## [TASK STATEMENT]
Repeat each record exactly. Any picture gets left out.

____

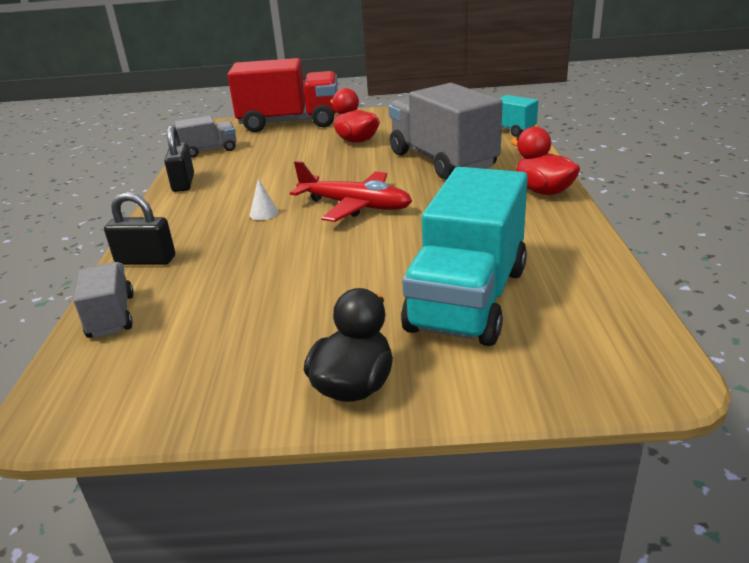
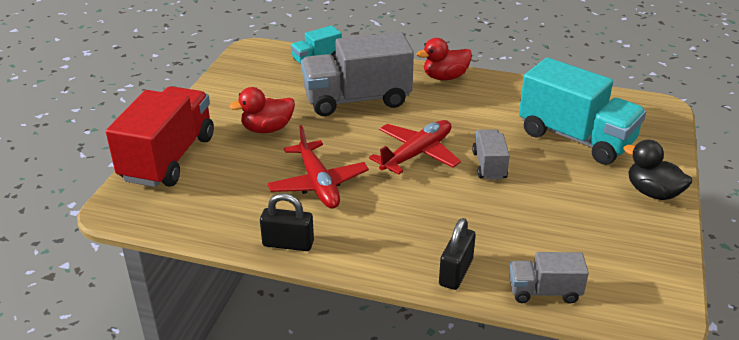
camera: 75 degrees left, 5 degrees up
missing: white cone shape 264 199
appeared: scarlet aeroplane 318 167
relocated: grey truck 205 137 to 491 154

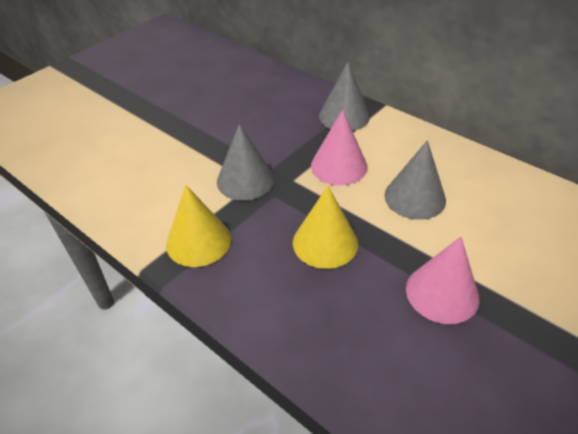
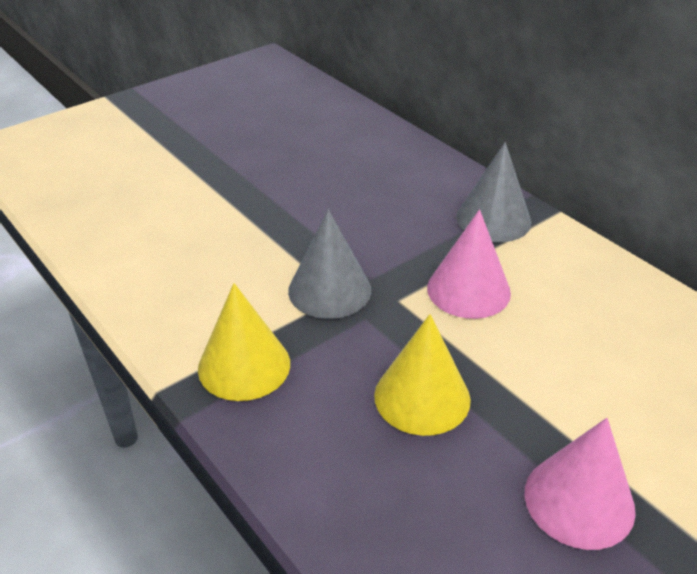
camera: 10 degrees right, 5 degrees down
missing: grey cone shape 415 180

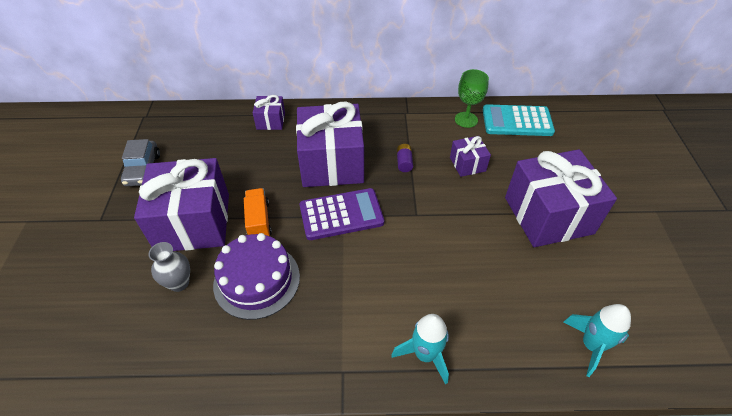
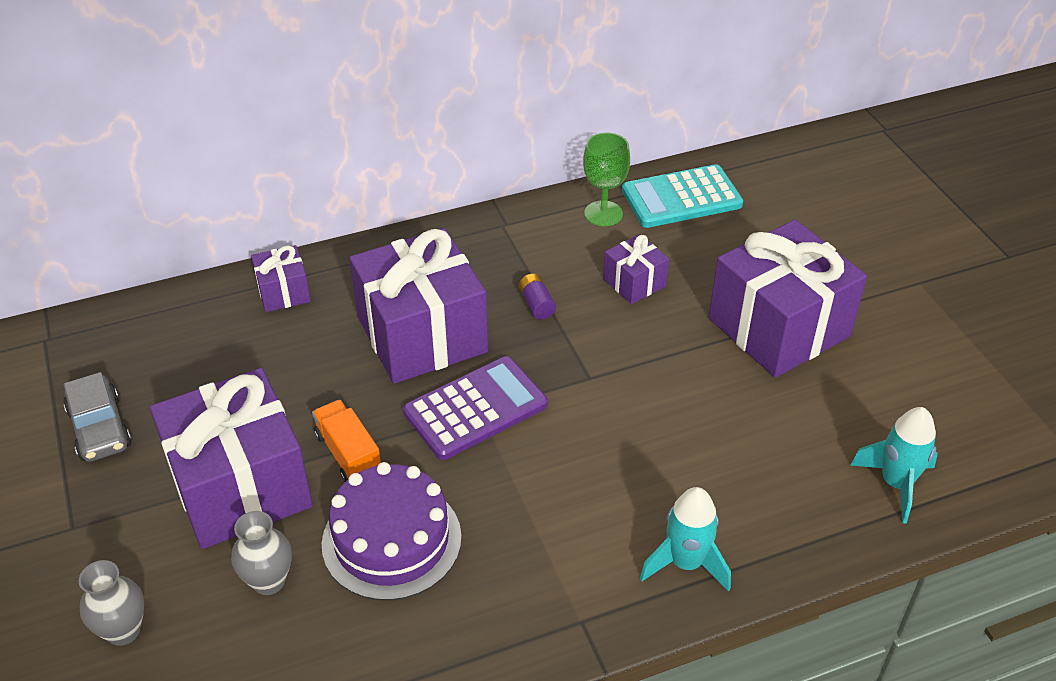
camera: 20 degrees left, 5 degrees down
appeared: grey tall vase 111 603

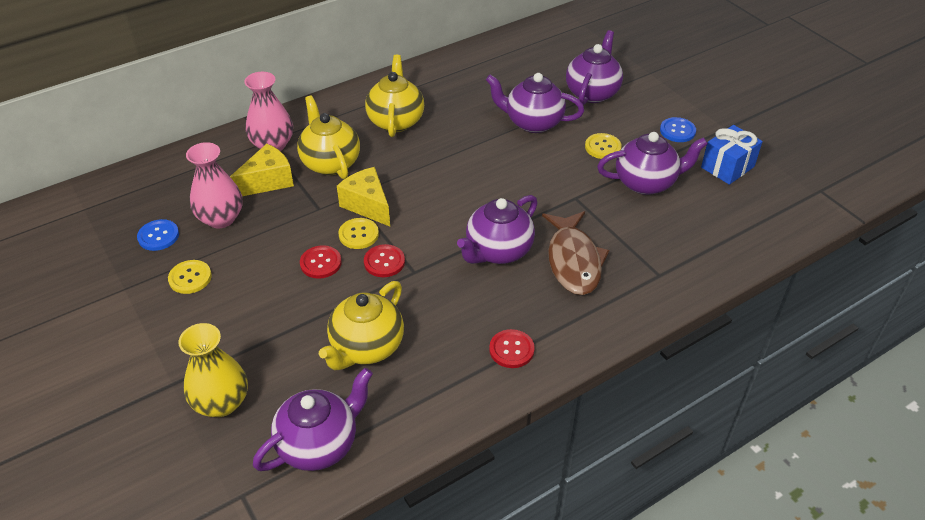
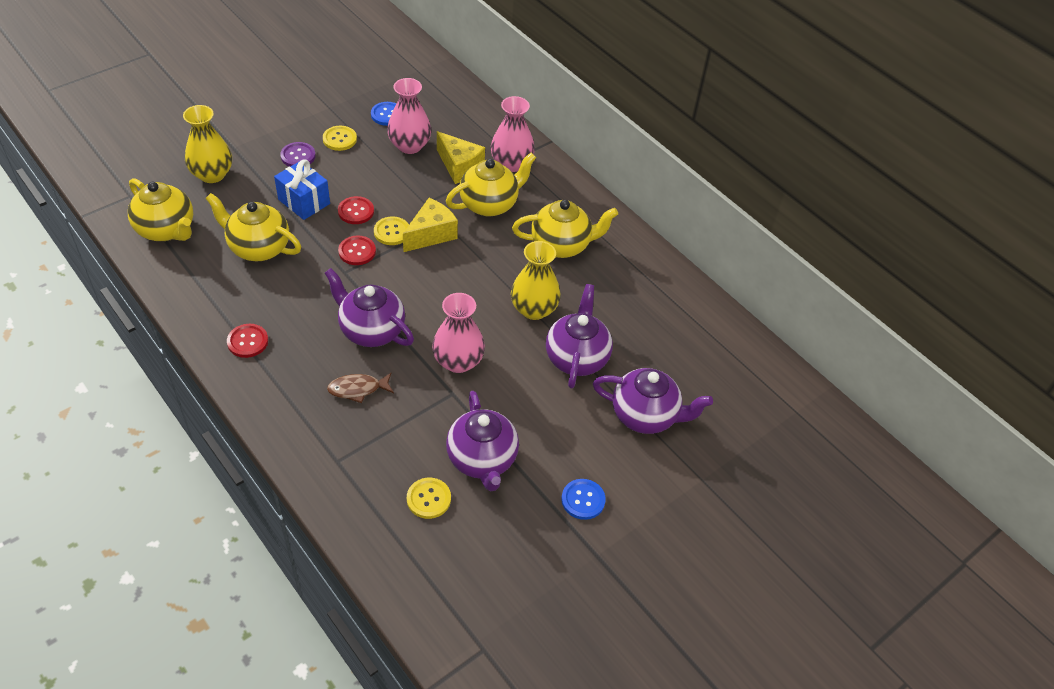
camera: 80 degrees right, 5 degrees up
appeared: royal purple sewing button 298 154; yellow tall vase 536 280; pink tall vase 458 333
relocated: blue wrapped gift 732 155 to 302 190; yellow sewing button 603 146 to 429 498
colour: royal purple tea pot 313 419 to yellow tea pot 160 209
size: brown toy fish 575 253 = 360 388 x0.56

____

## [RESULT]
camera: 75 degrees left, 5 degrees up
missing: white cone shape 264 199
appeared: scarlet aeroplane 318 167
relocated: grey truck 205 137 to 491 154

camera: 10 degrees right, 5 degrees down
missing: grey cone shape 415 180

camera: 20 degrees left, 5 degrees down
appeared: grey tall vase 111 603

camera: 80 degrees right, 5 degrees up
appeared: royal purple sewing button 298 154; yellow tall vase 536 280; pink tall vase 458 333
relocated: blue wrapped gift 732 155 to 302 190; yellow sewing button 603 146 to 429 498
colour: royal purple tea pot 313 419 to yellow tea pot 160 209
size: brown toy fish 575 253 = 360 388 x0.56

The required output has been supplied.